*** Opening Given data ***

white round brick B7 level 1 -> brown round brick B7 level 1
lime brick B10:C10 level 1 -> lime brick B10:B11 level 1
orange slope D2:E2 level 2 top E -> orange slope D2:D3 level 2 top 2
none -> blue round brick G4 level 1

*** Closing Given data ***
*** Opening Given data ***

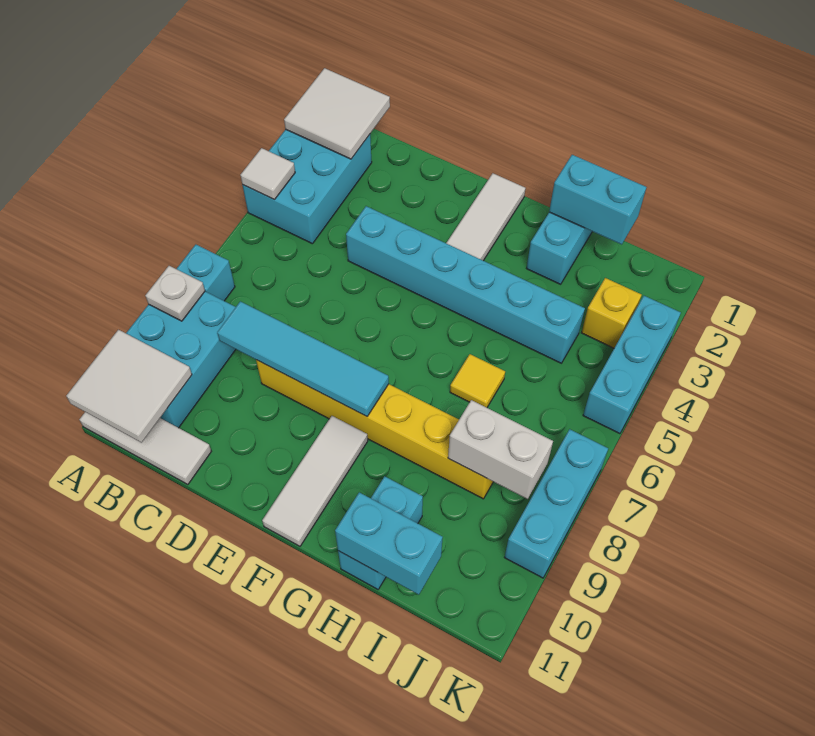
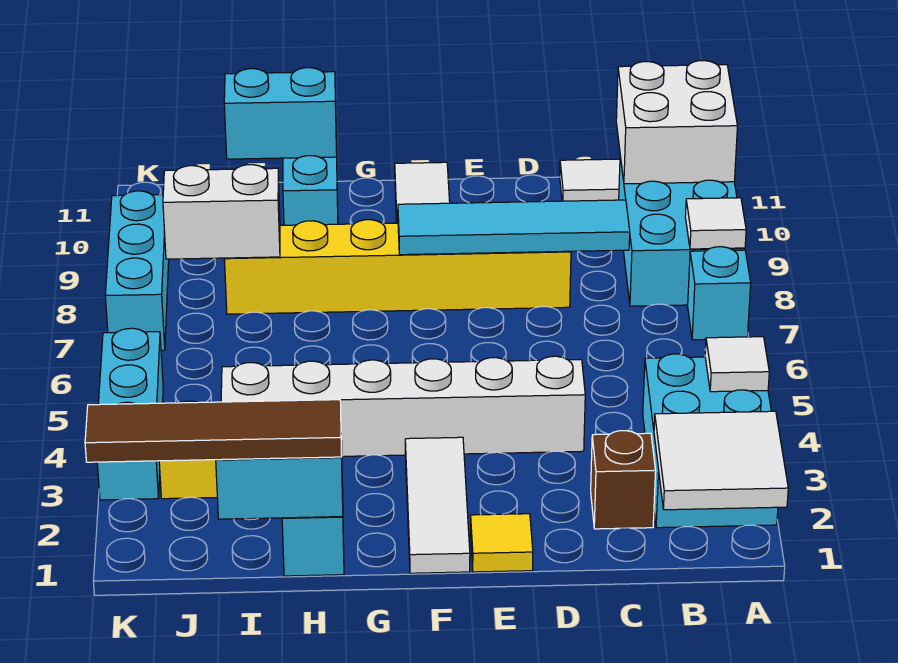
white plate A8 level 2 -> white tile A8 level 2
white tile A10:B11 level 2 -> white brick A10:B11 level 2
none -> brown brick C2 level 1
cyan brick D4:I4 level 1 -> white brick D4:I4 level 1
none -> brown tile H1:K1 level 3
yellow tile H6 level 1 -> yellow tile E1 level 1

*** Closing Given data ***

▶ **Aim of the task**: With the line holding "white tile A10:B11" as the first and the line holding "yellow tile H6" as the last, set down that range of the entries above exactly, and nothing else.

▶ **Result for this task**:
white tile A10:B11 level 2 -> white brick A10:B11 level 2
none -> brown brick C2 level 1
cyan brick D4:I4 level 1 -> white brick D4:I4 level 1
none -> brown tile H1:K1 level 3
yellow tile H6 level 1 -> yellow tile E1 level 1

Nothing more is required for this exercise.